◆ **What you should do**:
Copy out lines with the word "grey" from the material that follows.
══════════════════════════════
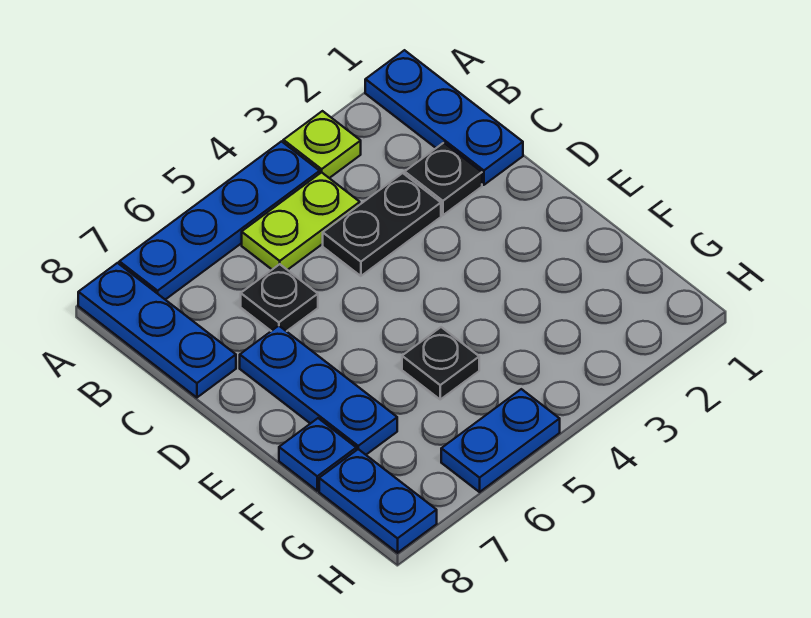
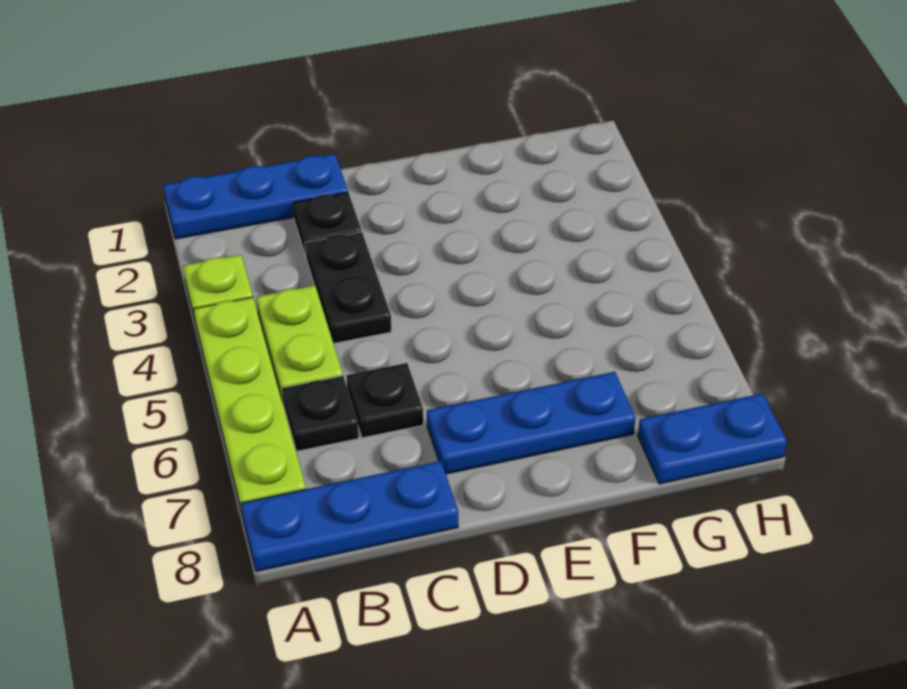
blue plate A4:A7 level 1 -> lime plate A4:A7 level 1
black plate F5 level 1 -> black plate B6 level 1
blue plate F8 level 1 -> none
blue plate H5:H6 level 1 -> none

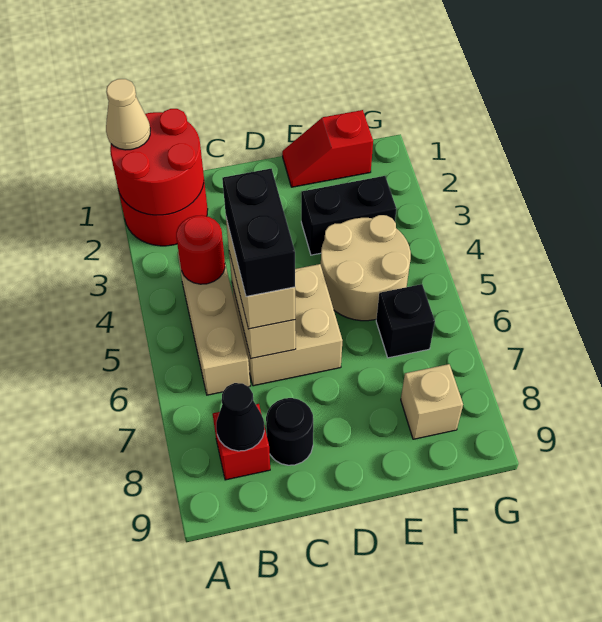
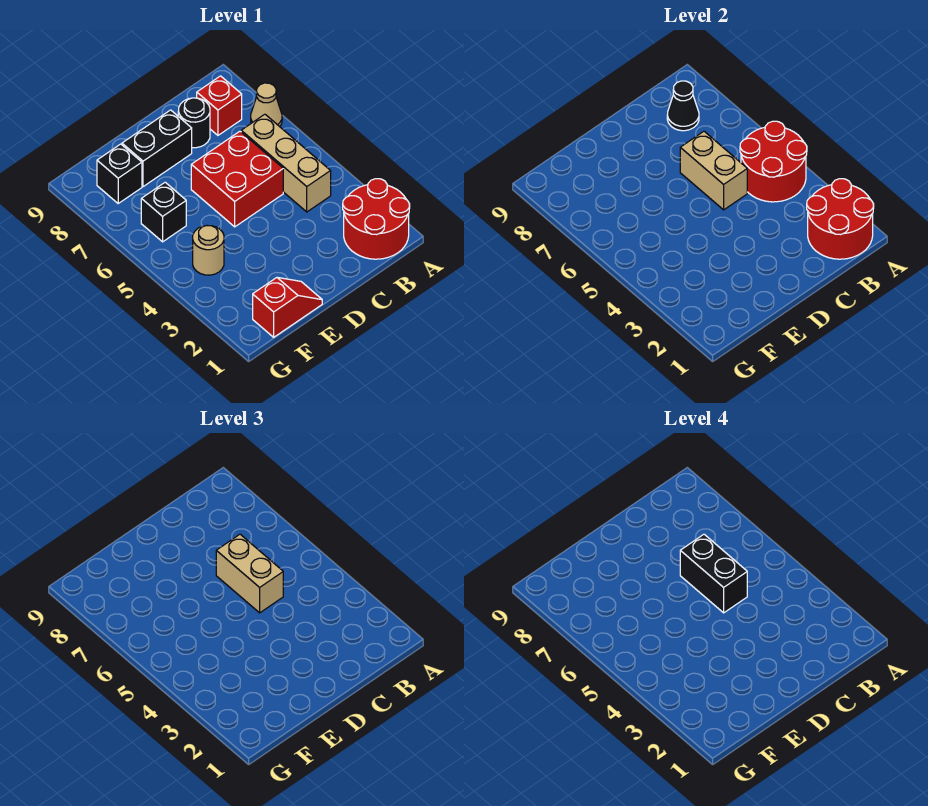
tan cone A1 level 3 -> tan cone A7 level 1
red round brick B4 level 2 -> red round brick A4:B5 level 2
tan brick C5:D6 level 1 -> red brick C5:D6 level 1
black brick E3:F3 level 1 -> black brick D8:E8 level 1
tan round brick E4:F5 level 1 -> tan round brick F4 level 1
tan brick F8 level 1 -> black brick F8 level 1

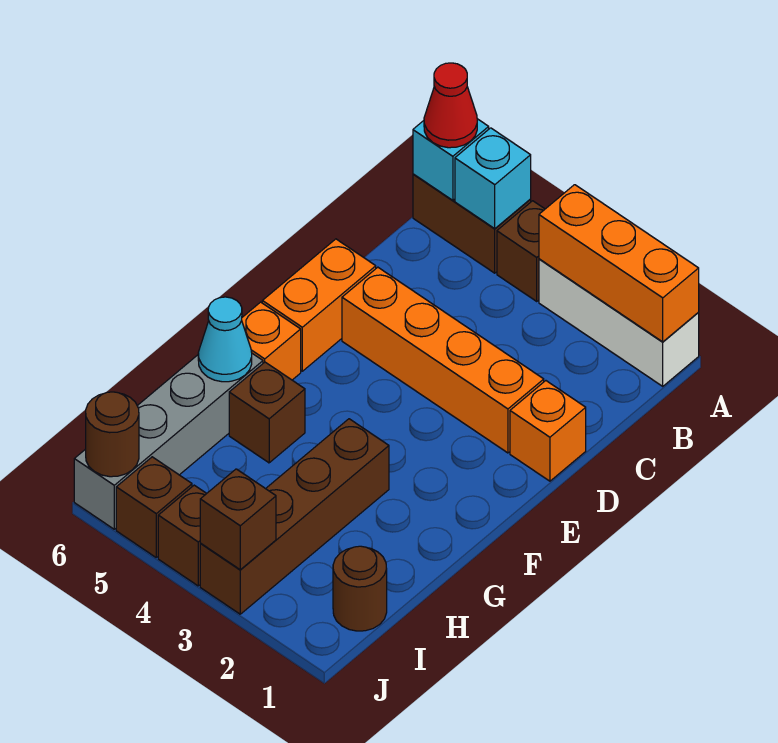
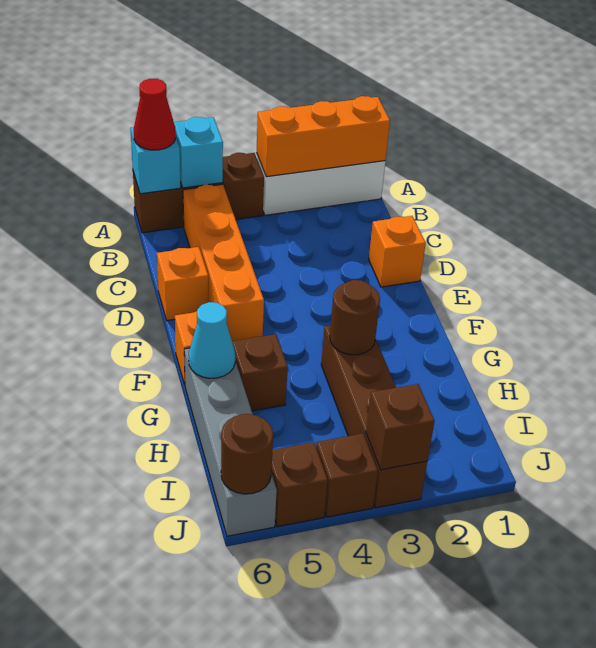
orange brick D2:D5 level 1 -> orange brick B5:E5 level 1
orange brick D6:E6 level 1 -> orange brick D6 level 1
brown round brick I1 level 1 -> brown round brick G3 level 2

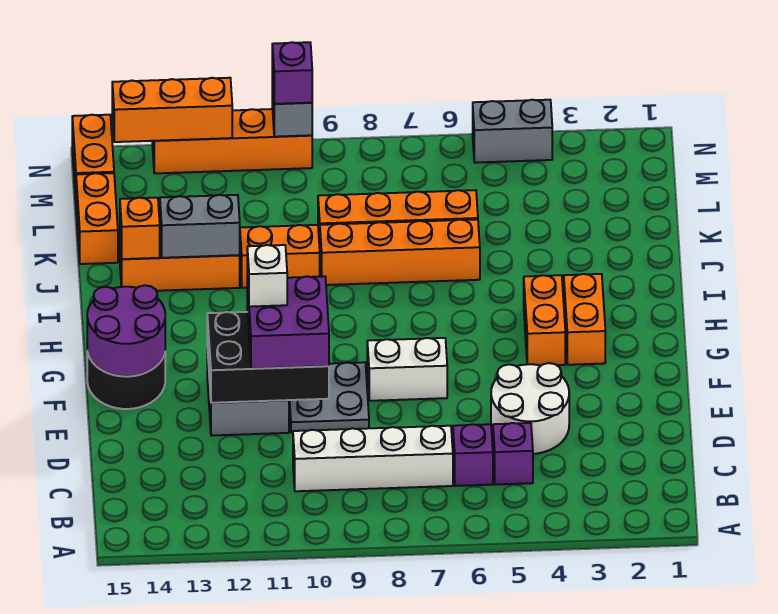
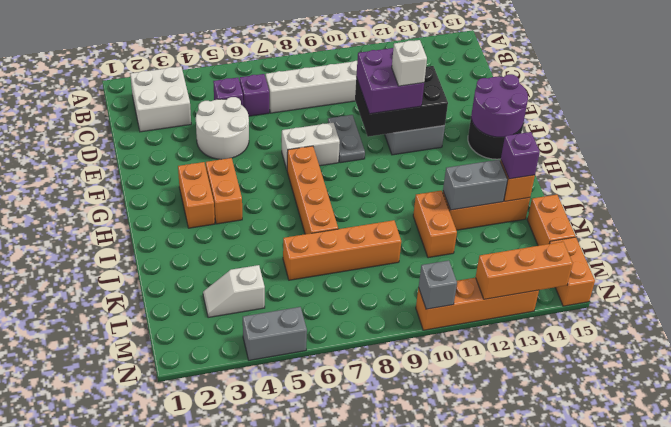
none -> white brick B2:C3 level 1
grey plate E9:F10 level 1 -> grey plate E9:F9 level 1
orange brick J6:J9 level 1 -> orange brick G7:J7 level 1
orange brick J10:J11 level 1 -> orange brick J11:K11 level 1
none -> white slope L3:L4 level 1 top 4
purple brick N10 level 3 -> purple brick J14 level 3

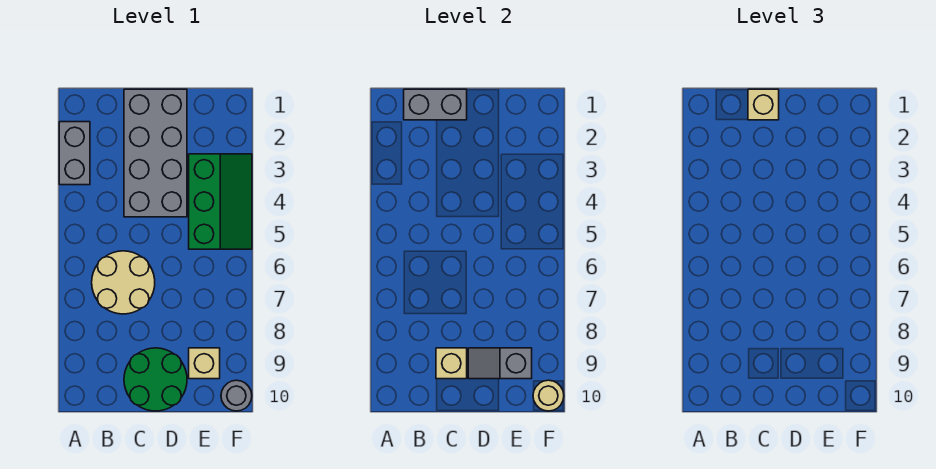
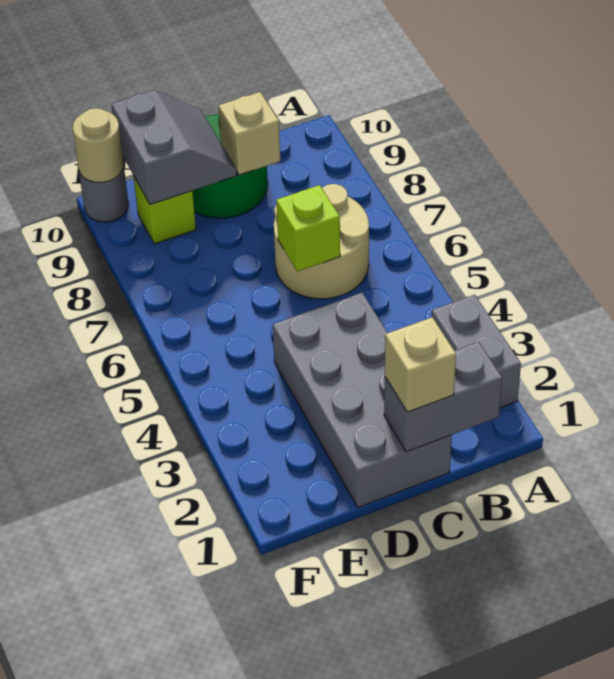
none -> lime brick C6 level 2
grey slope D9:E9 level 2 top E -> grey slope D9:E10 level 2 top E
green slope E3:F5 level 1 top E -> none
tan brick E9 level 1 -> lime brick E9 level 1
══════════════════════════════
◆ **Result of this task**:
grey plate E9:F10 level 1 -> grey plate E9:F9 level 1
grey slope D9:E9 level 2 top E -> grey slope D9:E10 level 2 top E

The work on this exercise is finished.